_INPUT RECORDS:_

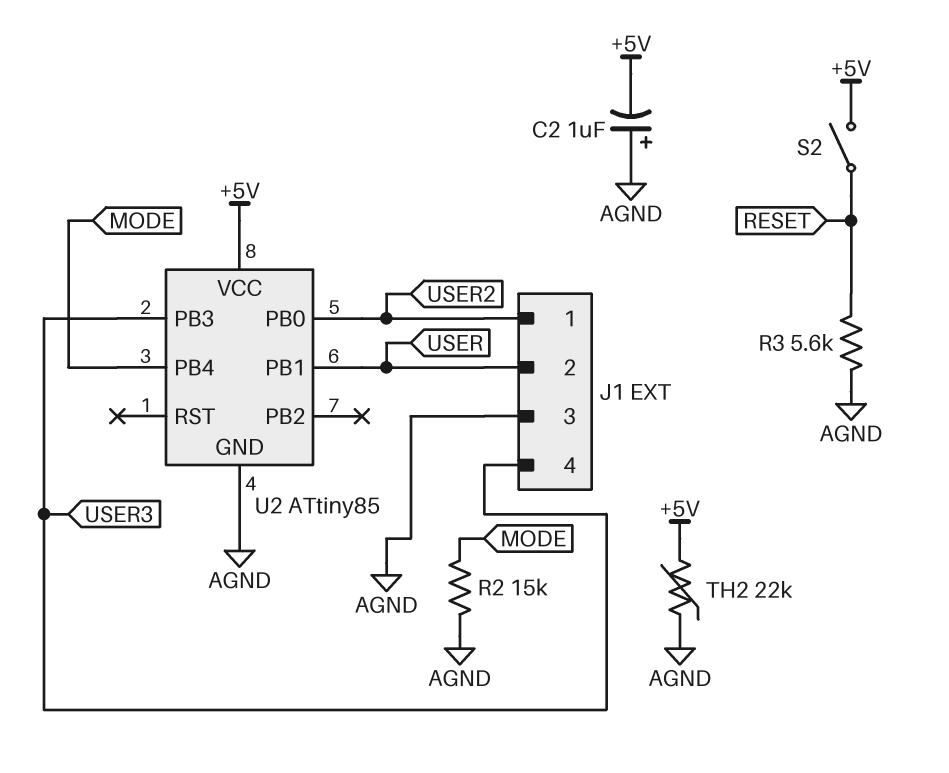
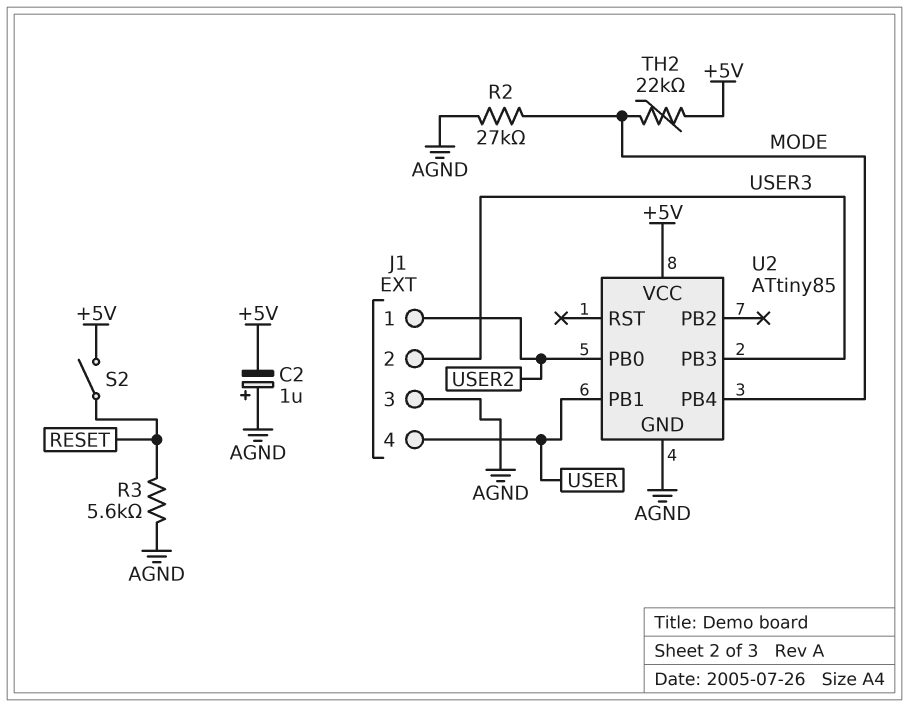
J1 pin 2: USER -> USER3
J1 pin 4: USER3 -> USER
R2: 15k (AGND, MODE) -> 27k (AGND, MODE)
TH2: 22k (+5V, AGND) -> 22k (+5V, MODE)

---

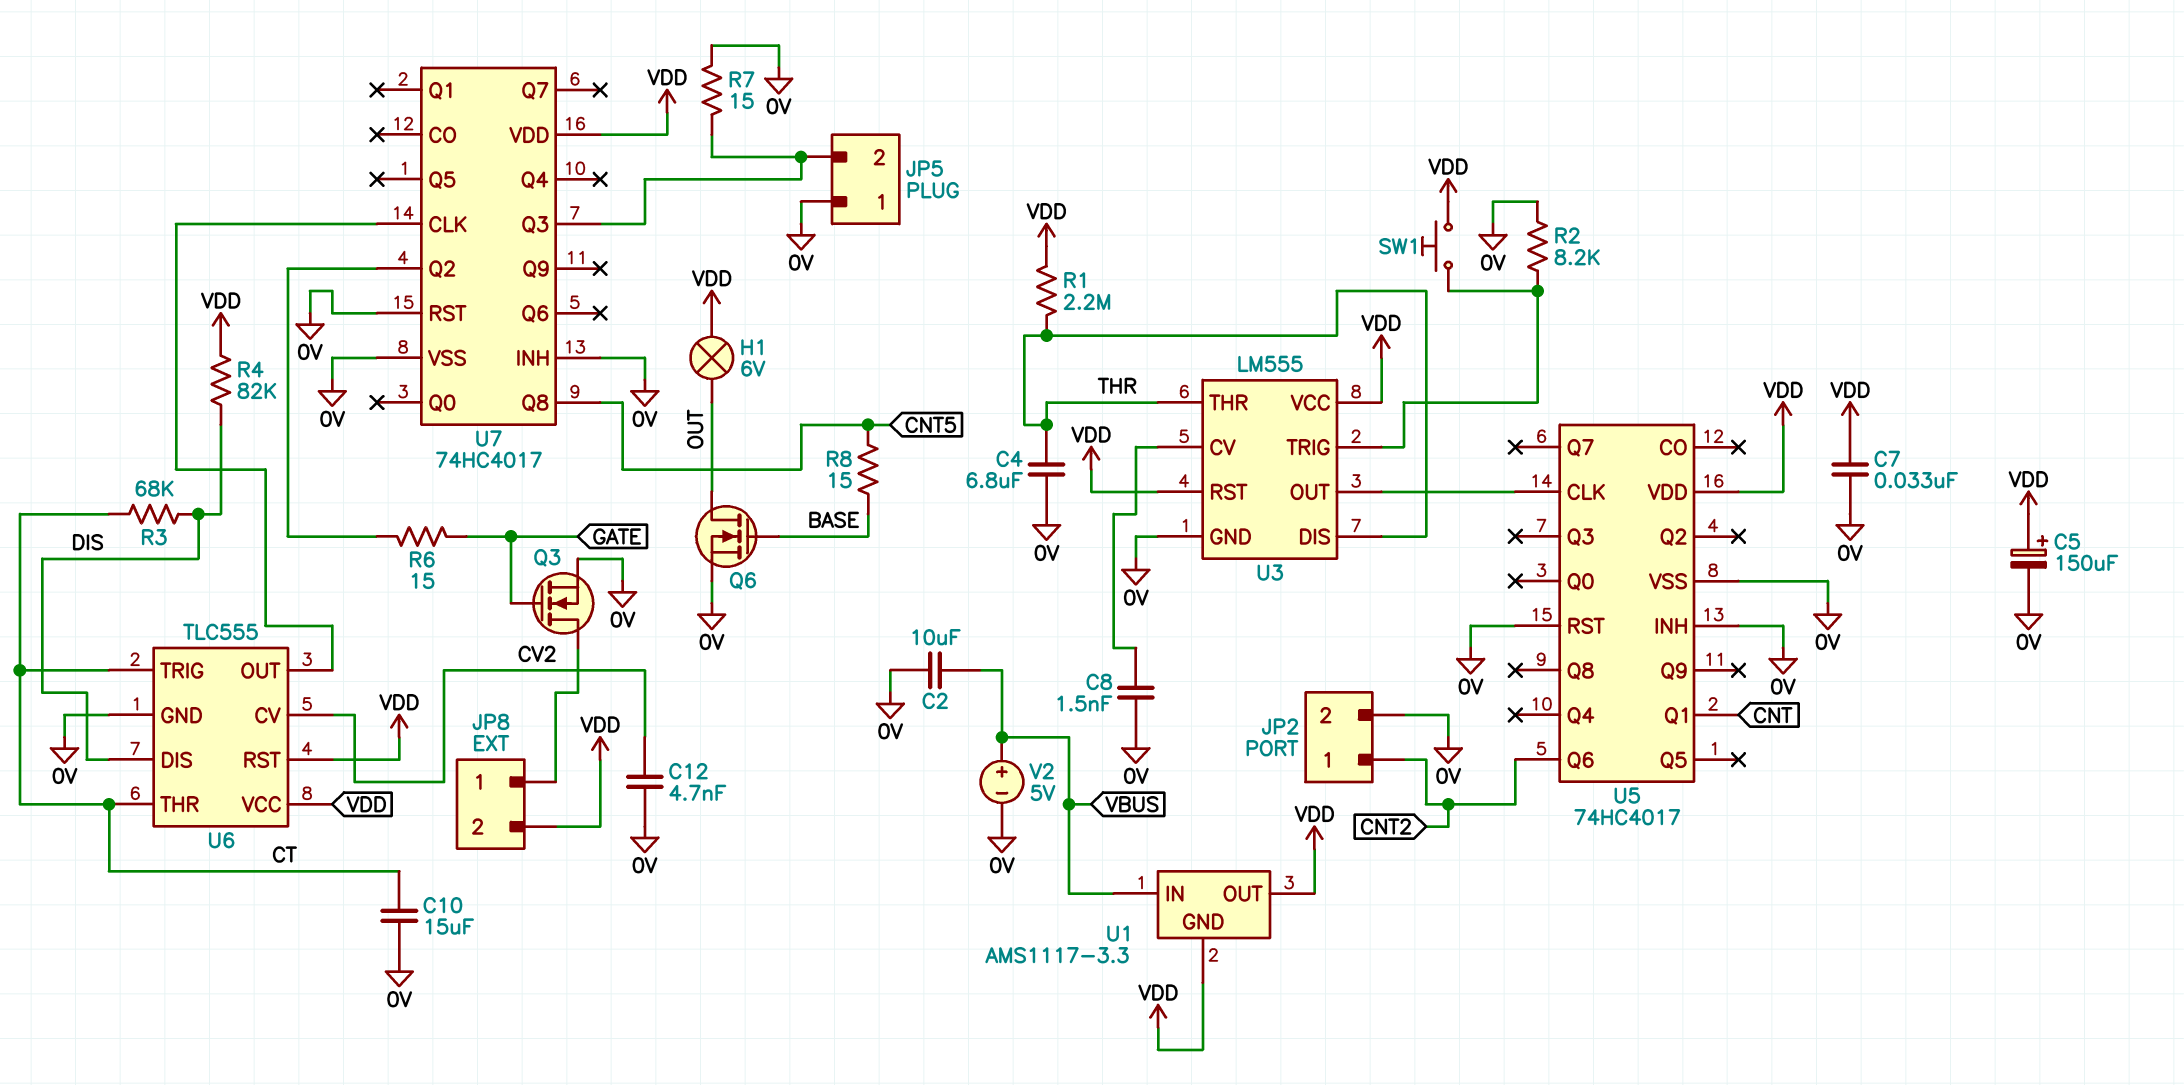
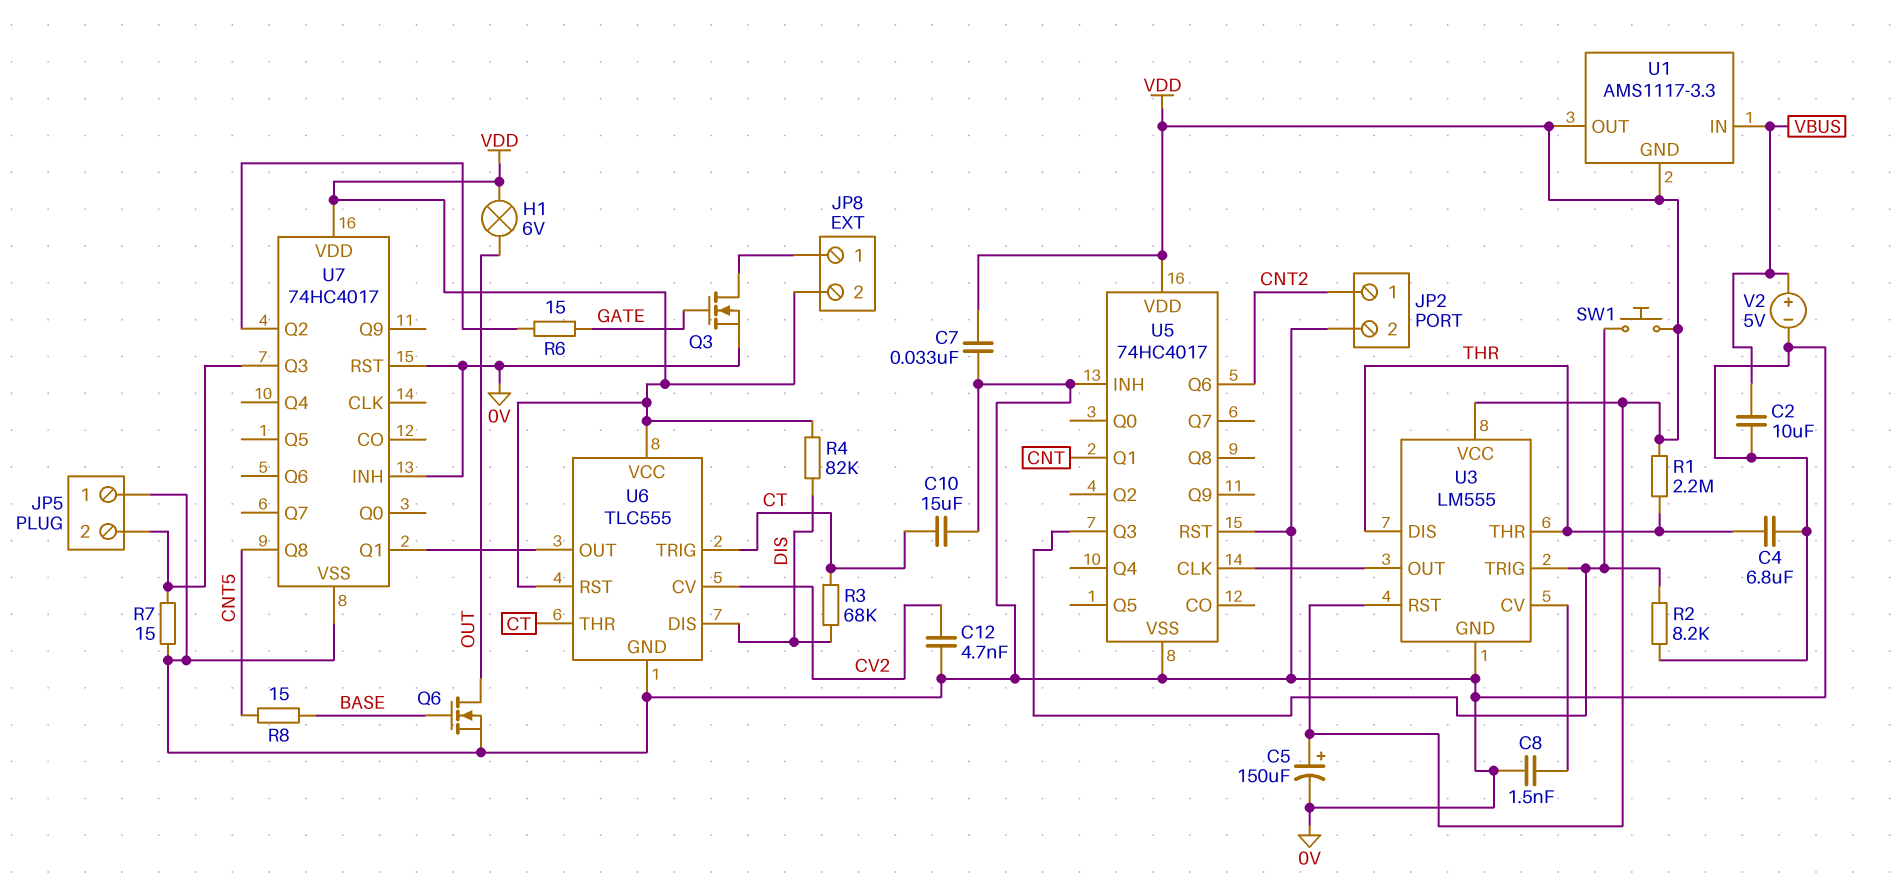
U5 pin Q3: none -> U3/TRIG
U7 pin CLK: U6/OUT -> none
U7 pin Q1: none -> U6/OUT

---

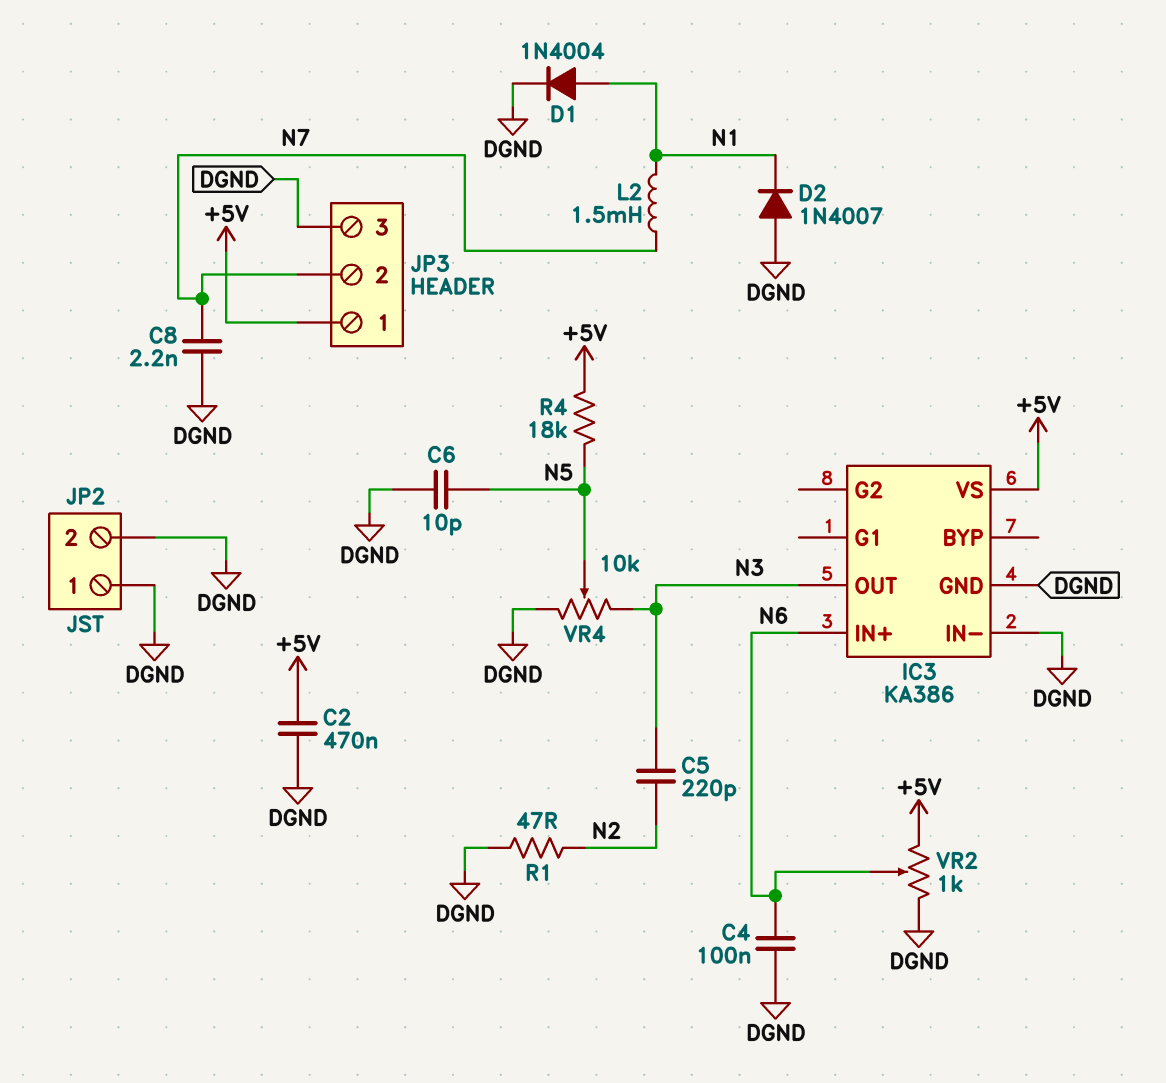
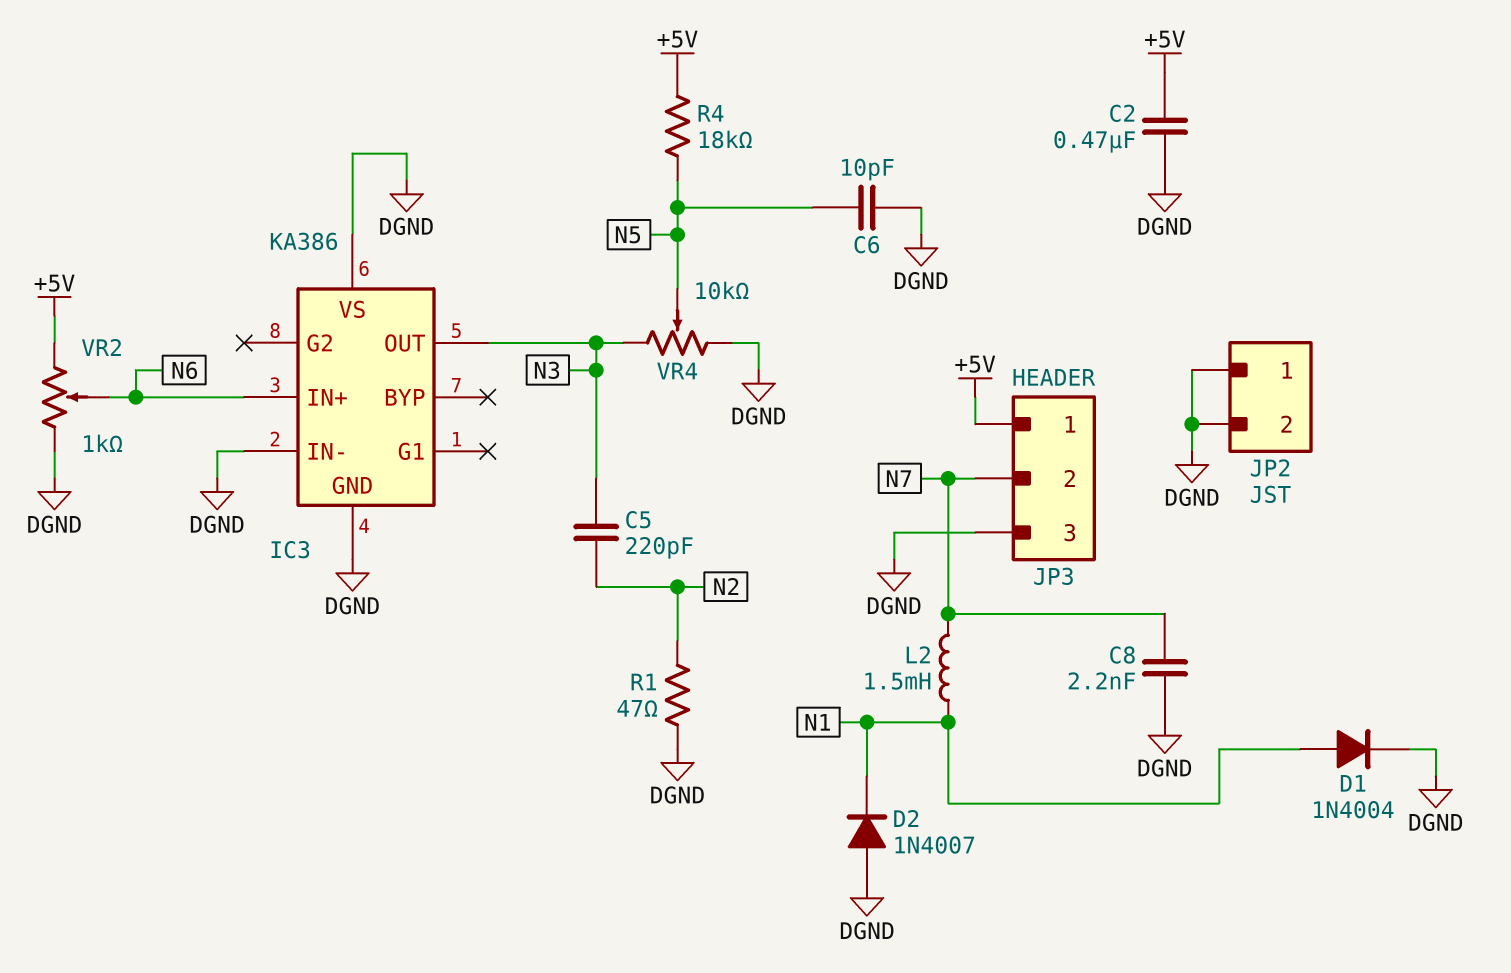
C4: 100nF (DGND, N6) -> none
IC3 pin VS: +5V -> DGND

_AIM OF THE TASK:_ Tally the lines of the listing above that contain the word "AGND" and state the result as a bare number.

_WRITTEN SOLUTION:_ 2